### [Required work]
Take nothing but the lines from the one with "Optma: [817,479,866,528] ->" through the one with "Note 725: [862,297,1140,458]" in the entries below, both ends kept, and return them exactly with pictures left out.

-------

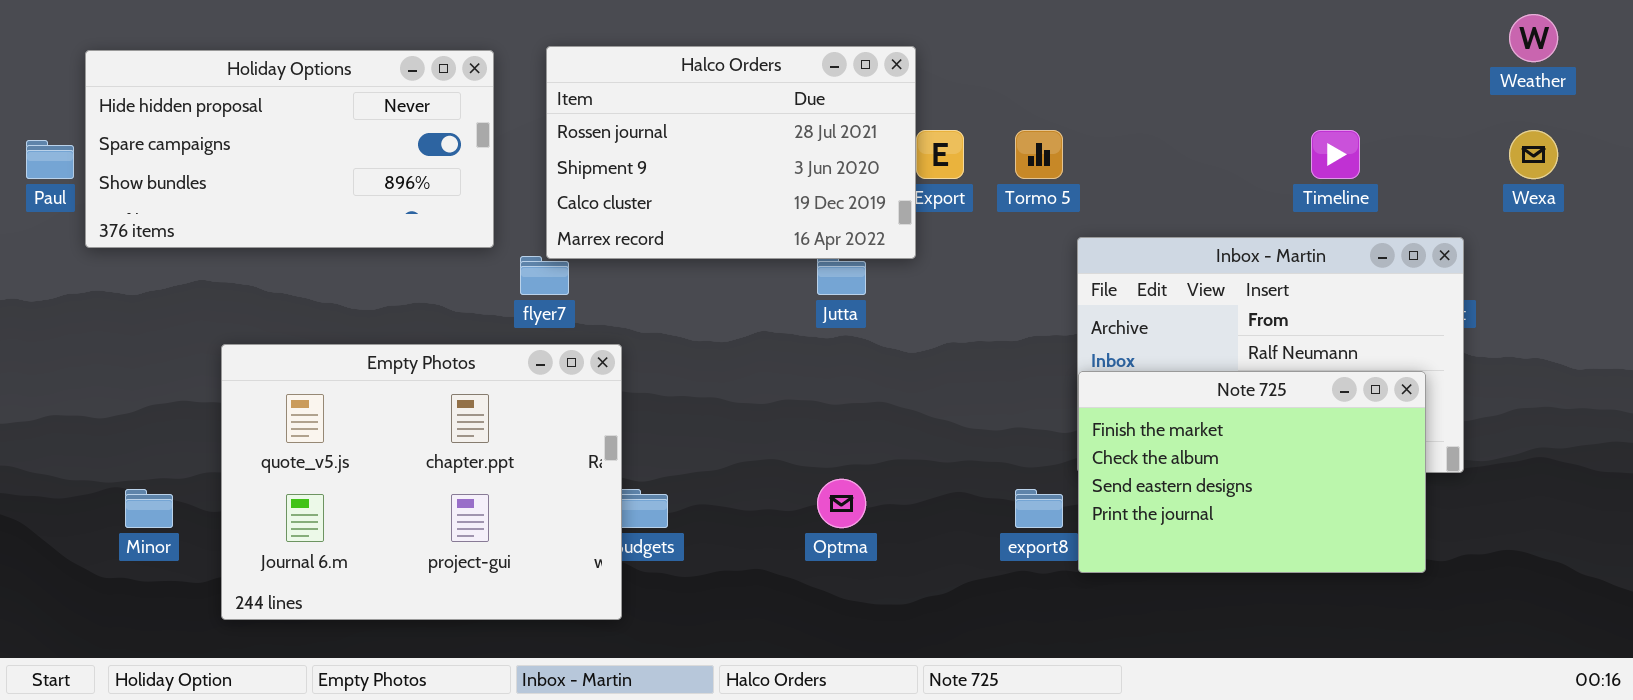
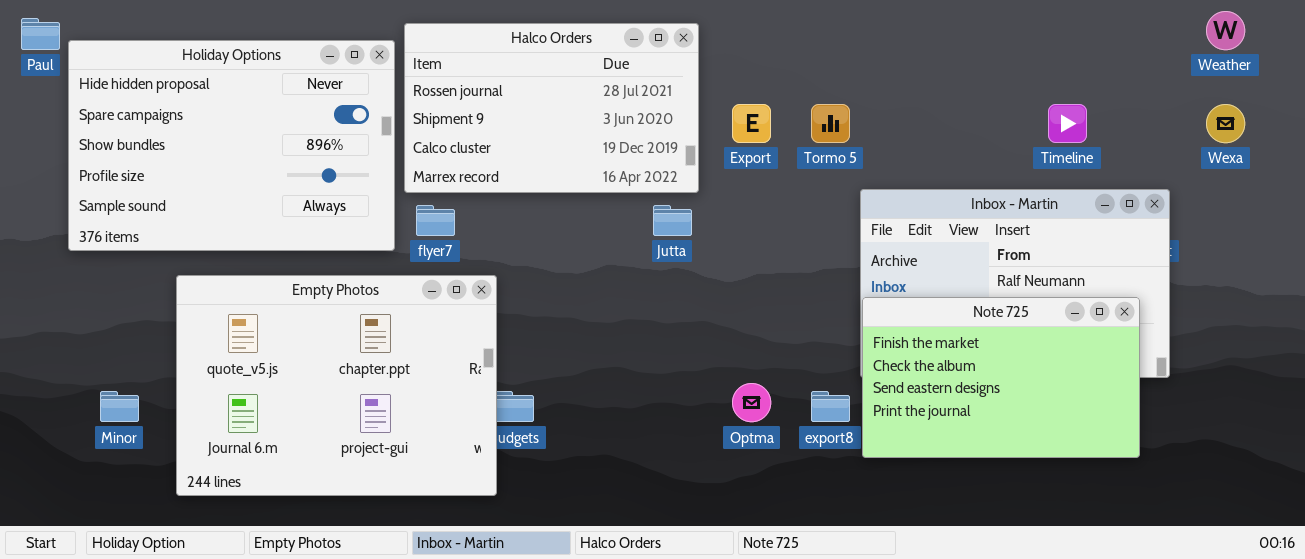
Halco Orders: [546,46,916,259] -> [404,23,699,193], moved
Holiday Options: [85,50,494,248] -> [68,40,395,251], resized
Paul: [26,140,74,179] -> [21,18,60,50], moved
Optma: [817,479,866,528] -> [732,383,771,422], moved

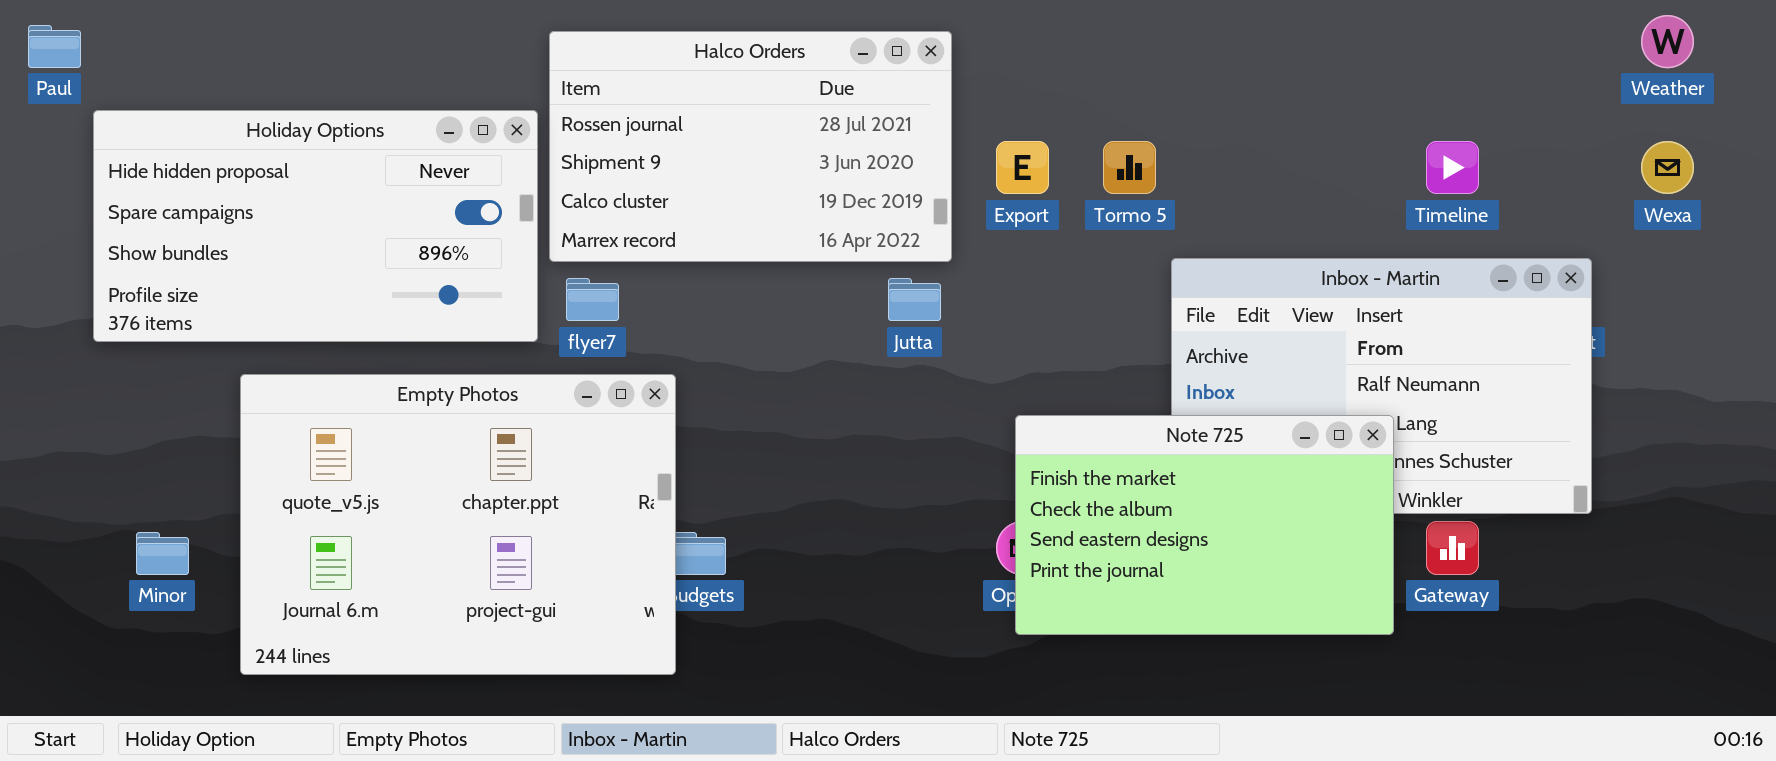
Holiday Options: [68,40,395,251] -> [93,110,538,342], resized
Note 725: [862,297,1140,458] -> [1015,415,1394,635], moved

-------

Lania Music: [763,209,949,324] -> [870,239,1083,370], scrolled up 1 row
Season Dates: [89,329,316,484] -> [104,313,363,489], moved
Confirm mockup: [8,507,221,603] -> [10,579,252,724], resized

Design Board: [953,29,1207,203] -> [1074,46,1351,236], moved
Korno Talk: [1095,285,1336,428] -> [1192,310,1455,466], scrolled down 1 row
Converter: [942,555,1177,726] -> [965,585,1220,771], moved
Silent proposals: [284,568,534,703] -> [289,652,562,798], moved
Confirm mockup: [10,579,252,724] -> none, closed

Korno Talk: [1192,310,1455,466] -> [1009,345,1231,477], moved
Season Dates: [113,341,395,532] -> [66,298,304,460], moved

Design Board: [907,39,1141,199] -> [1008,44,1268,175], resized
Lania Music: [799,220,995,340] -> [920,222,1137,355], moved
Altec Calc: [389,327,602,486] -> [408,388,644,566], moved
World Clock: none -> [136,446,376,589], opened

-------

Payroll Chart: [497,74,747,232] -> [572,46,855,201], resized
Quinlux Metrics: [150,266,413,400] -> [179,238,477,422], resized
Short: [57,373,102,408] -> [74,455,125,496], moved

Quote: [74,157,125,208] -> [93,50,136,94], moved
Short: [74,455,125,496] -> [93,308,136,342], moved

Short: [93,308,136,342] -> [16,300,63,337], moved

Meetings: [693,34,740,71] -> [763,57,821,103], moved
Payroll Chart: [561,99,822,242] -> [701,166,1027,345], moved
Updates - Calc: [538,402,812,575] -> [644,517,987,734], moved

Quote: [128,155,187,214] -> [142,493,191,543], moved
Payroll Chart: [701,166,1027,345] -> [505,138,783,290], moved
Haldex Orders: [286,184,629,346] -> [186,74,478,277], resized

-------

### [Task output]
Optma: [817,479,866,528] -> [732,383,771,422], moved

Holiday Options: [68,40,395,251] -> [93,110,538,342], resized
Note 725: [862,297,1140,458] -> [1015,415,1394,635], moved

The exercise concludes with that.